[Work to complete] Pictures aside, write out the data exactly as it reads.

[Records supplied]
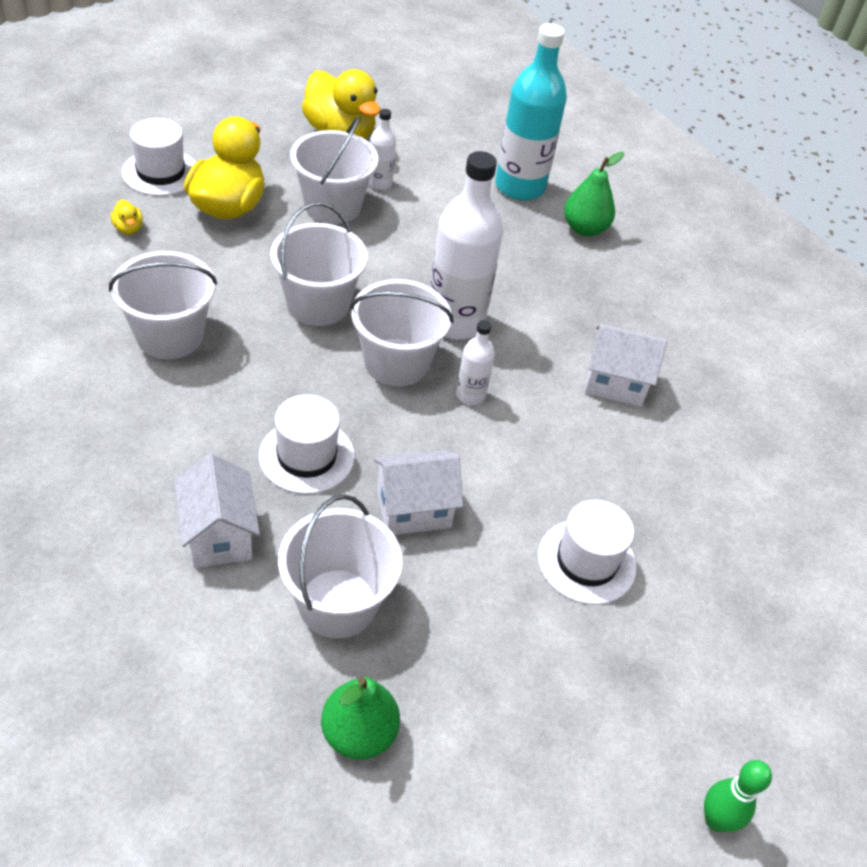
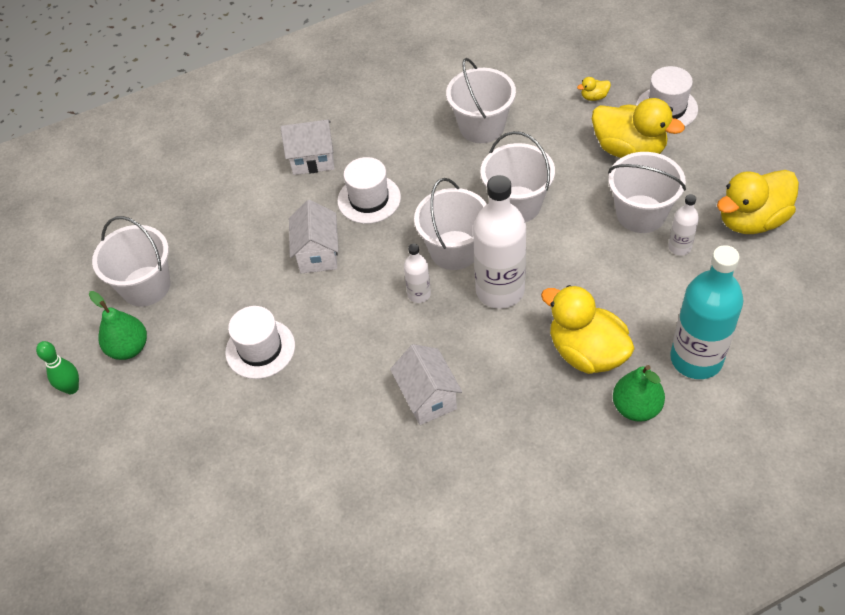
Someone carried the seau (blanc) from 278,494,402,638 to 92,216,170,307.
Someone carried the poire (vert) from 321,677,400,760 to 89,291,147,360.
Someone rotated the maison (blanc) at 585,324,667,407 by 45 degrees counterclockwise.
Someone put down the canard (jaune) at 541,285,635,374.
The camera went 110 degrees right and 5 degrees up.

[Solution to this task]
Someone carried the seau (blanc) from 278,494,402,638 to 92,216,170,307.
Someone carried the poire (vert) from 321,677,400,760 to 89,291,147,360.
Someone rotated the maison (blanc) at 585,324,667,407 by 45 degrees counterclockwise.
Someone put down the canard (jaune) at 541,285,635,374.
The camera went 110 degrees right and 5 degrees up.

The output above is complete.